** Opening Extracted information block **
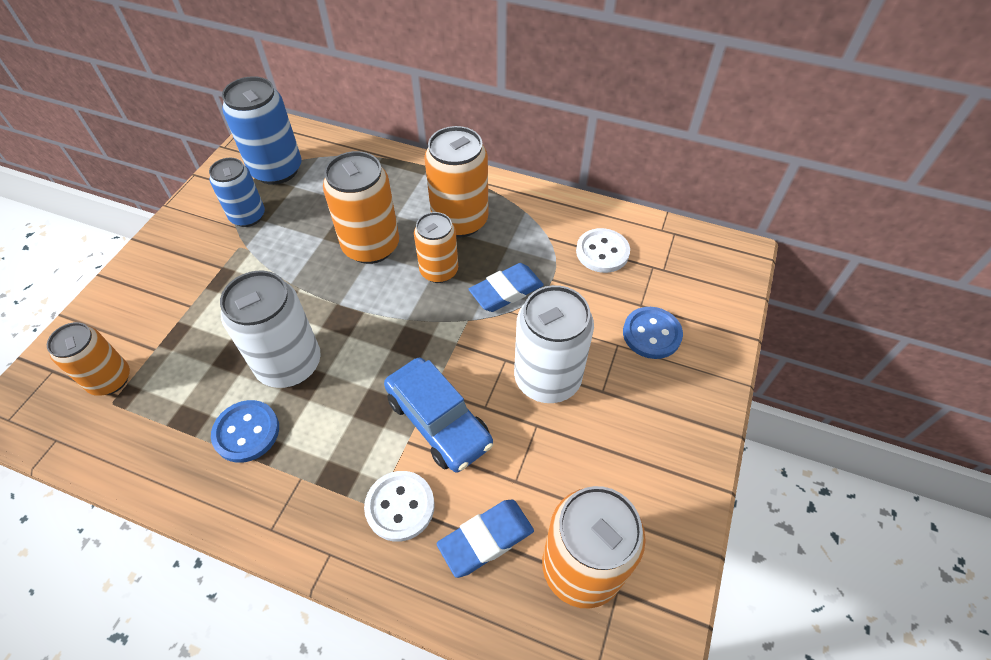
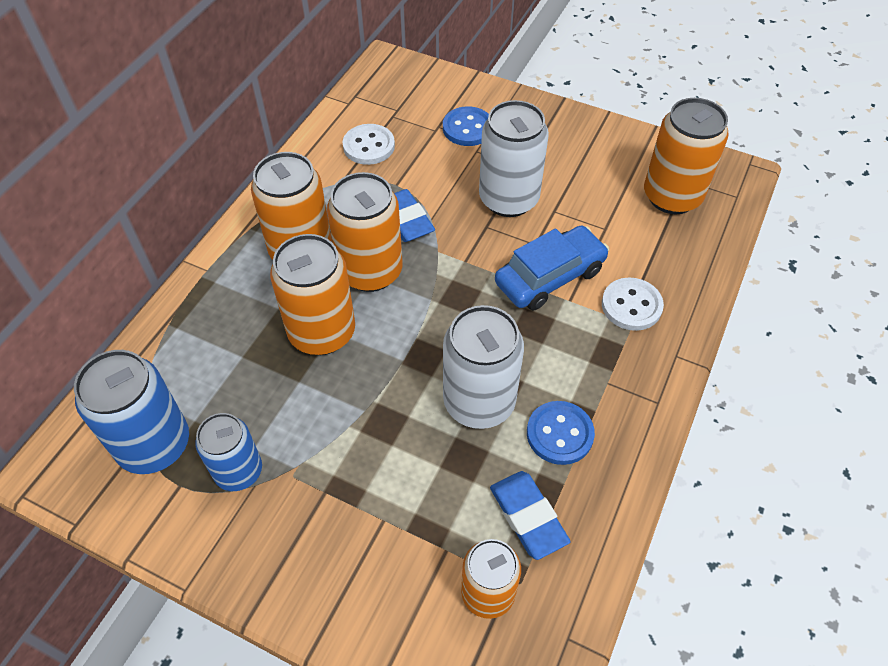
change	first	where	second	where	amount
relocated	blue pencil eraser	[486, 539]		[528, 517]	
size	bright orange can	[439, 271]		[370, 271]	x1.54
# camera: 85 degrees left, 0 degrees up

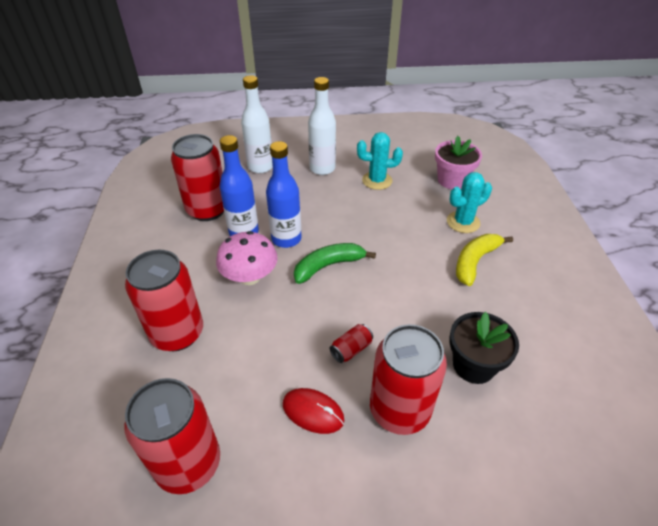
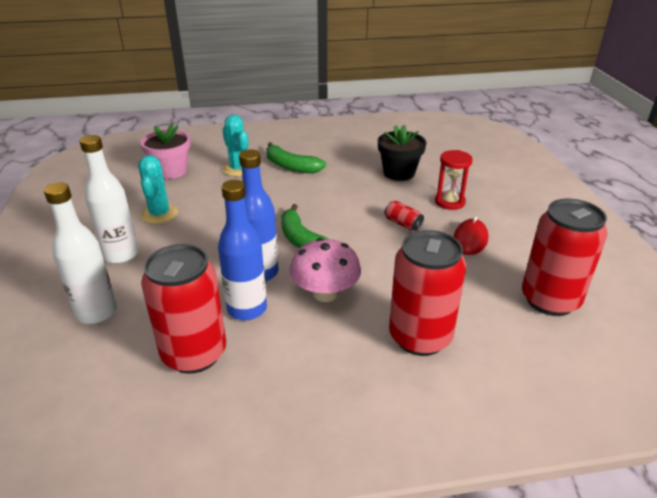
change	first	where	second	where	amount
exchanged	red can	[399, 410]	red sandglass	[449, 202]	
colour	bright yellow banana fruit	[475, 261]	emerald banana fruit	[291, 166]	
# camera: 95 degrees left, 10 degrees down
** Closing Extracted information block **
** Opening Extracted information block **
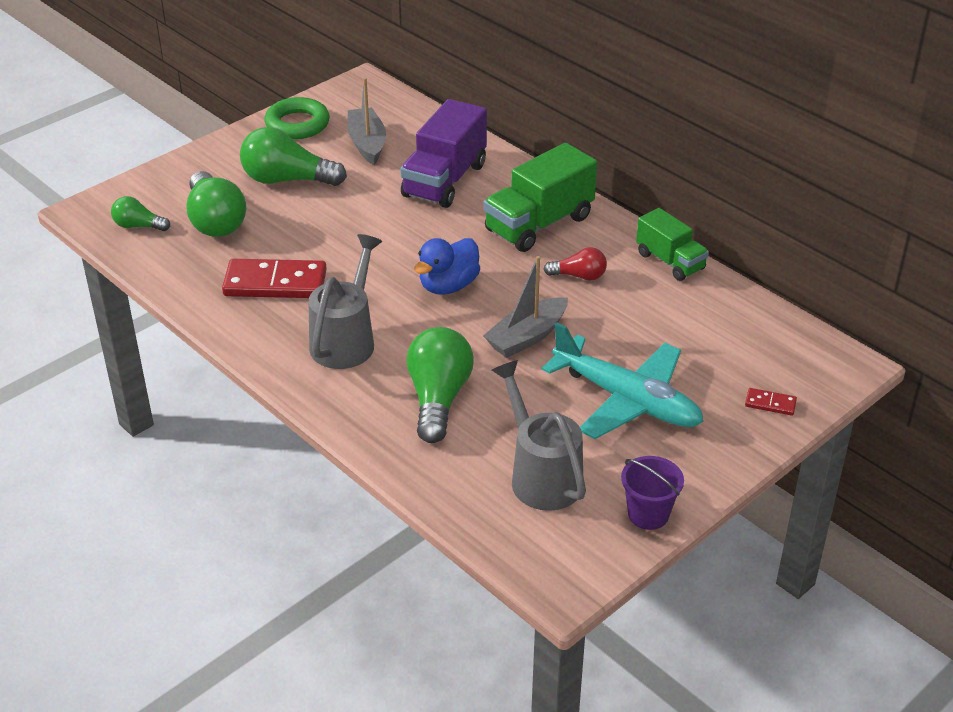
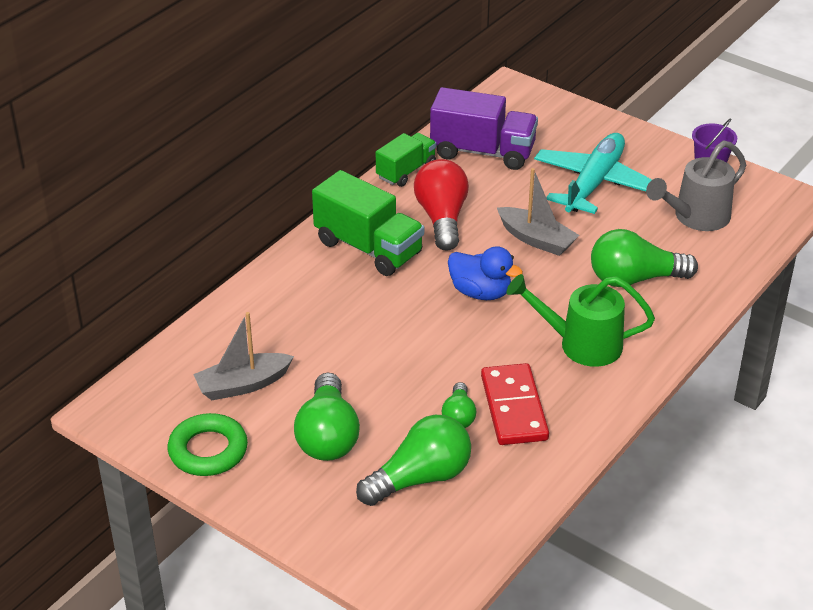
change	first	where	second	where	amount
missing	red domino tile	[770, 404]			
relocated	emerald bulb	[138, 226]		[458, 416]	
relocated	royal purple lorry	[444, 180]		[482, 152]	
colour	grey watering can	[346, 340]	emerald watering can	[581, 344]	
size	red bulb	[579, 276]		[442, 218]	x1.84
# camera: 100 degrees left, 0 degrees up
** Closing Extracted information block **
**Exercise:** Copy each line of the listing that includes "camera".

**Your solution:**
# camera: 85 degrees left, 0 degrees up
# camera: 95 degrees left, 10 degrees down
# camera: 100 degrees left, 0 degrees up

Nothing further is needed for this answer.